WHAT THE EXERCISE ASKS –
Transcribe exactly the entries from the "R17: 430k (n6, n13) -> 430k (n4, n7)" line to the end, both included, minus pictures.
════════════════
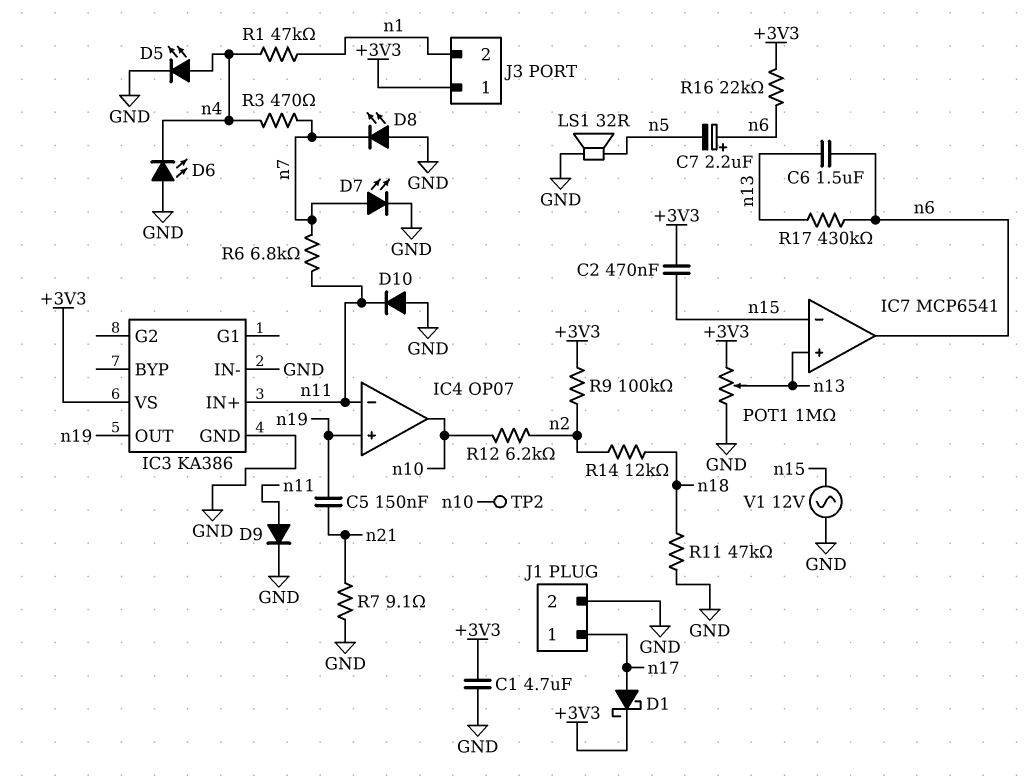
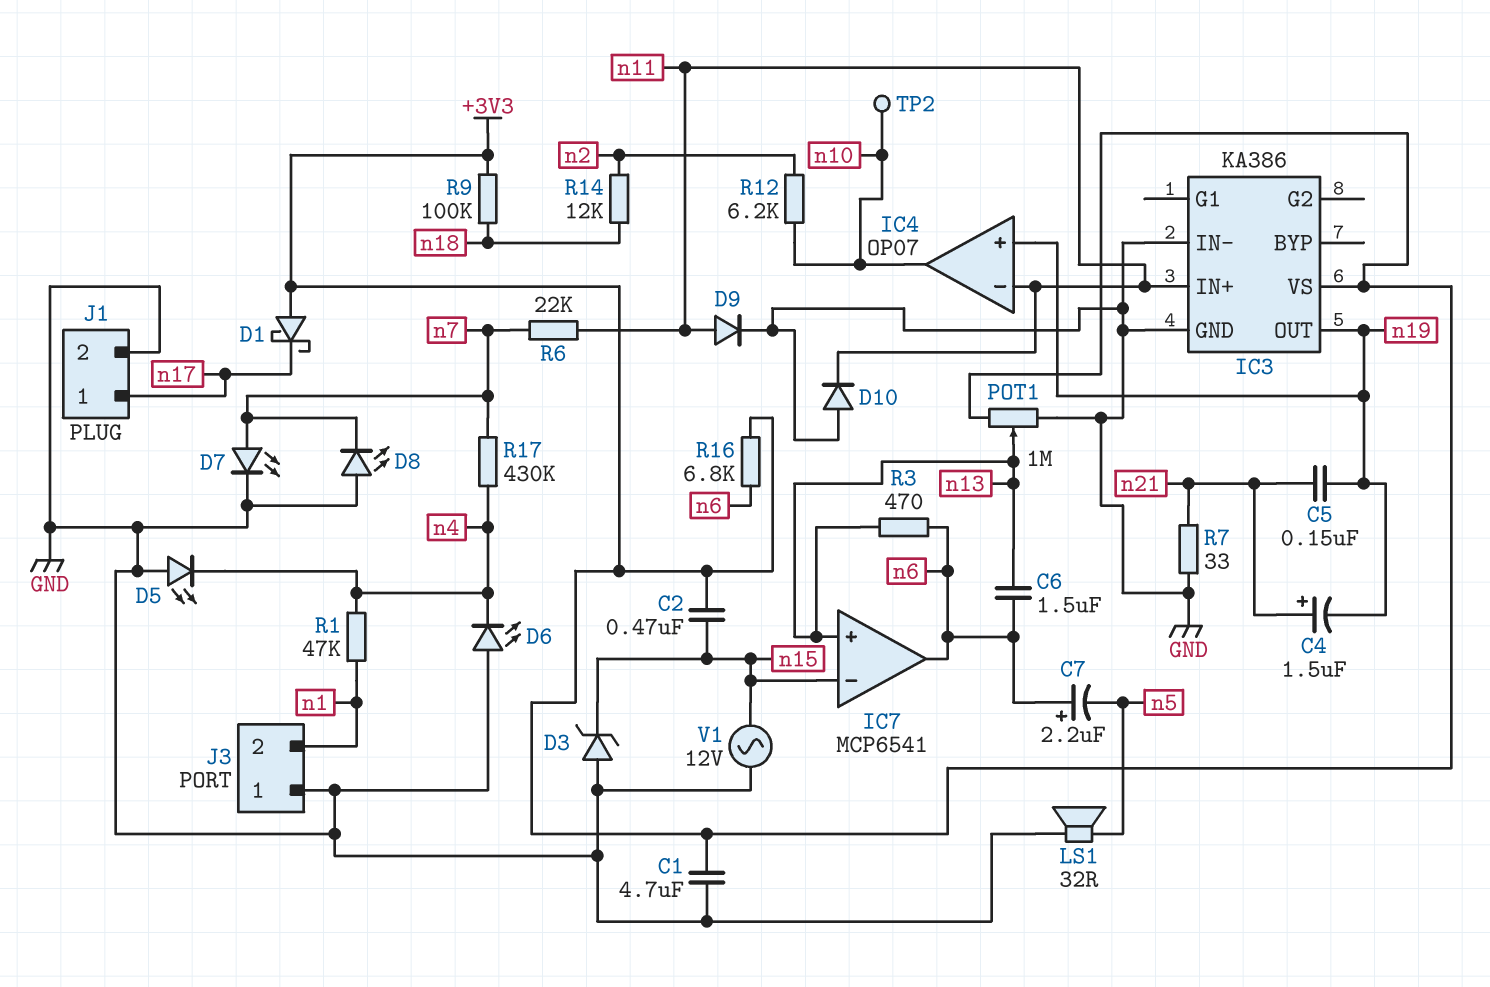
C4: none -> 1.5uF (plus n21, minus n19)
D1: schottky (A n17, K +3V3) -> schottky (A +3V3, K n17)
D3: none -> zener (A GND, K n15)
D5: LED (A n4, K GND) -> LED (A GND, K n4)
J3 pin 1: +3V3 -> GND
R3: 470 (n4, n7) -> 470 (n6, n13)
R6: 6.8k (n7, n11) -> 22k (n7, n11)
R7: 9.1 (GND, n21) -> 33 (GND, n21)
R9: 100k (+3V3, n2) -> 100k (+3V3, n18)
R11: 47k (GND, n18) -> none
R16: 22k (+3V3, n6) -> 6.8k (+3V3, n6)
R17: 430k (n6, n13) -> 430k (n4, n7)

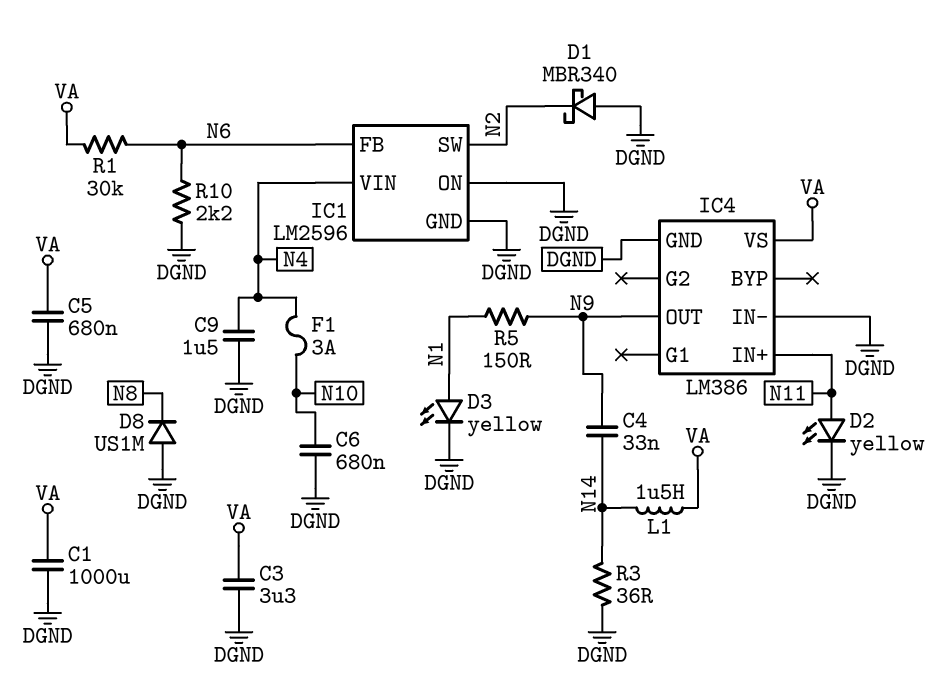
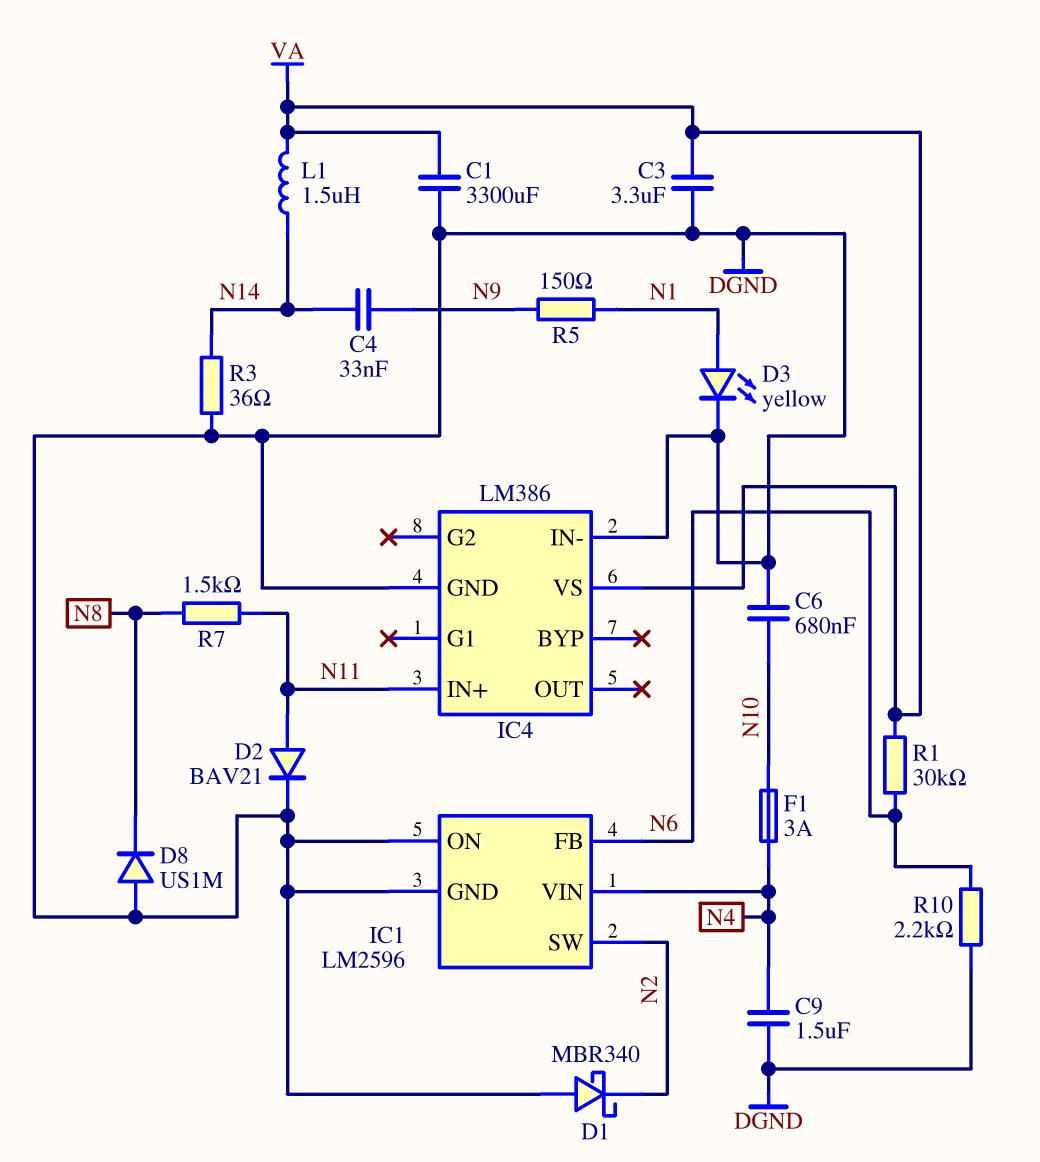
C1: 1000uF (DGND, VA) -> 3300uF (DGND, VA)
C5: 680nF (DGND, VA) -> none
D2: LED yellow (A N11, K DGND) -> diode BAV21 (A N11, K DGND)
IC4 pin OUT: N9 -> none
R7: none -> 1.5k (N8, N11)

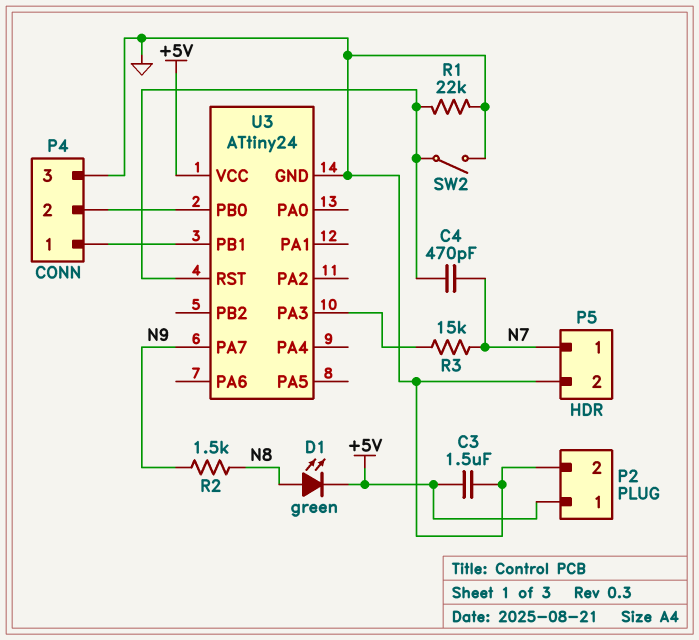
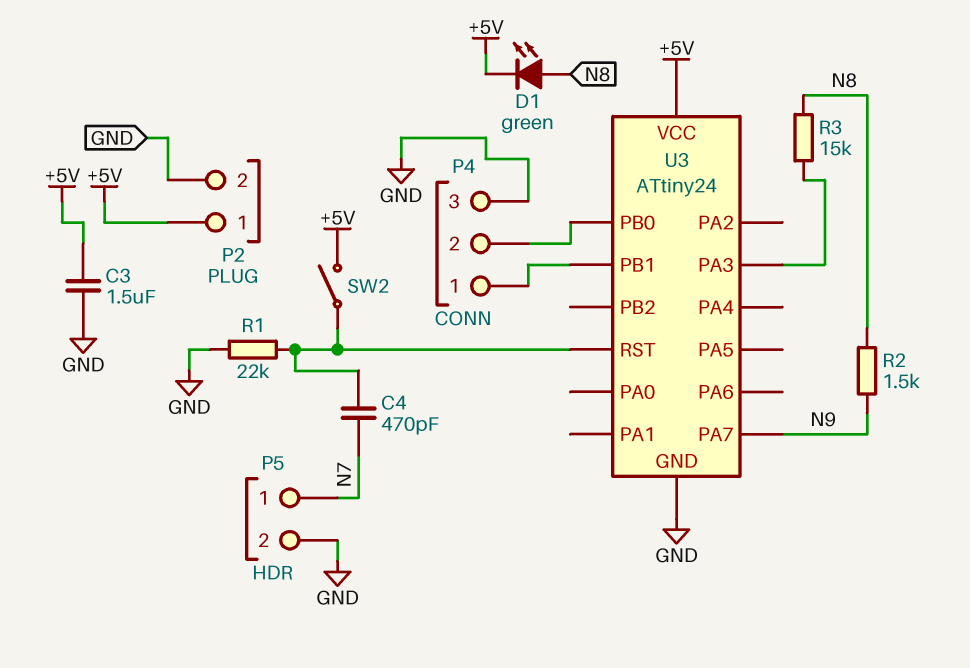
R3: 15k (N7, U3/PA3) -> 15k (N8, U3/PA3)
SW2: switch (GND, U3/RST) -> switch (+5V, U3/RST)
════════════════
THE ANSWER –
R17: 430k (n6, n13) -> 430k (n4, n7)

C1: 1000uF (DGND, VA) -> 3300uF (DGND, VA)
C5: 680nF (DGND, VA) -> none
D2: LED yellow (A N11, K DGND) -> diode BAV21 (A N11, K DGND)
IC4 pin OUT: N9 -> none
R7: none -> 1.5k (N8, N11)

R3: 15k (N7, U3/PA3) -> 15k (N8, U3/PA3)
SW2: switch (GND, U3/RST) -> switch (+5V, U3/RST)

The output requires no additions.